:: Task directions ::
Would you please restate the data exactly as it stands, apart from the pictures?

:: Source material ::
++++++++++

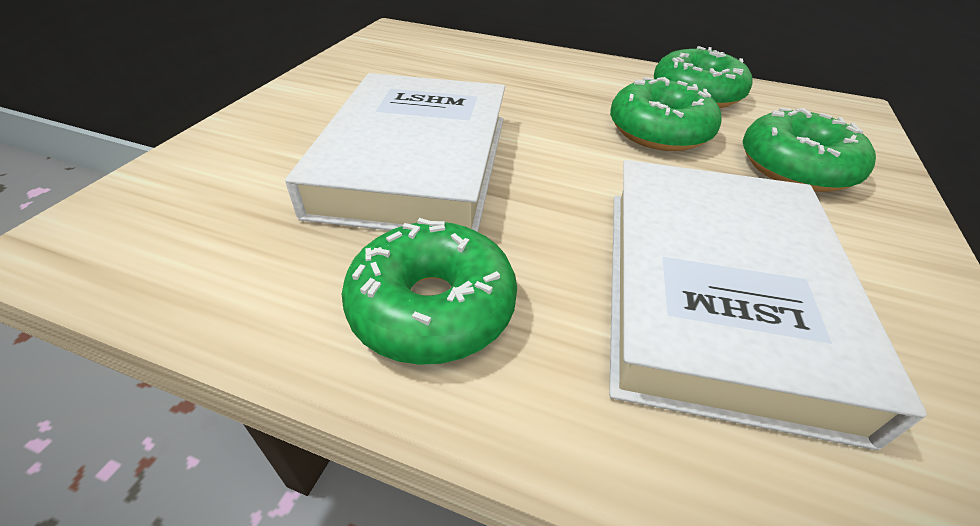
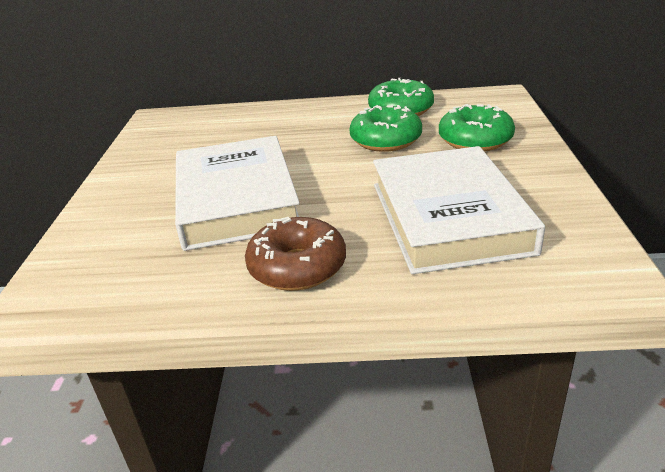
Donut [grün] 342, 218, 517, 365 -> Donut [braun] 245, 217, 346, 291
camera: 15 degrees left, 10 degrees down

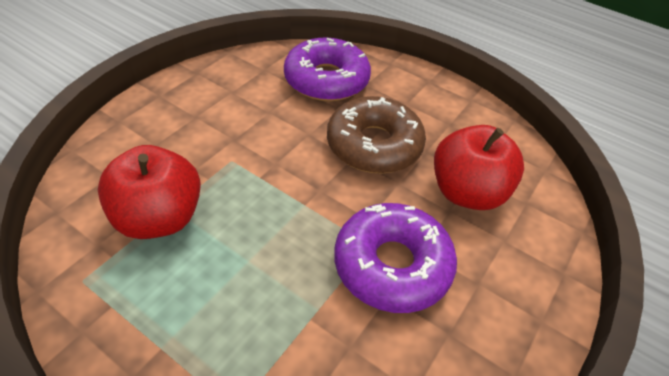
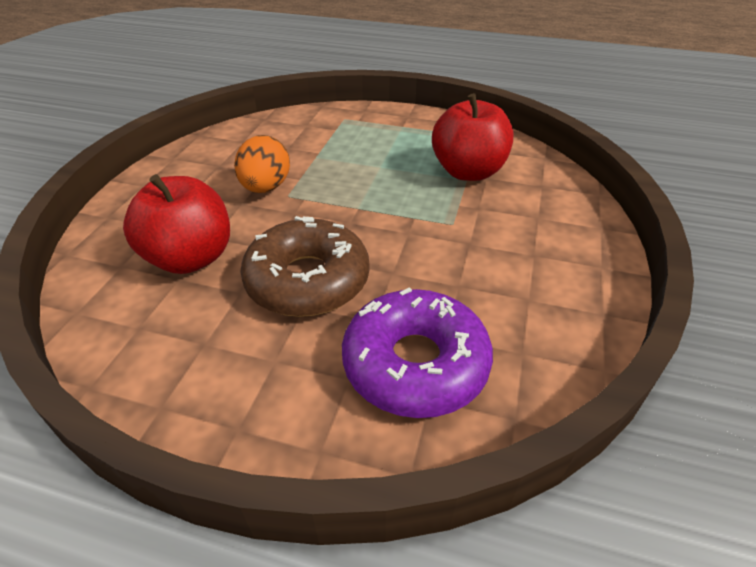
Donut [lila] 334, 203, 457, 313 -> Ei [orange] 234, 135, 290, 193
camera: 165 degrees right, 5 degrees down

++++++++++

:: Written response ::
Donut [grün] 342, 218, 517, 365 -> Donut [braun] 245, 217, 346, 291
camera: 15 degrees left, 10 degrees down

Donut [lila] 334, 203, 457, 313 -> Ei [orange] 234, 135, 290, 193
camera: 165 degrees right, 5 degrees down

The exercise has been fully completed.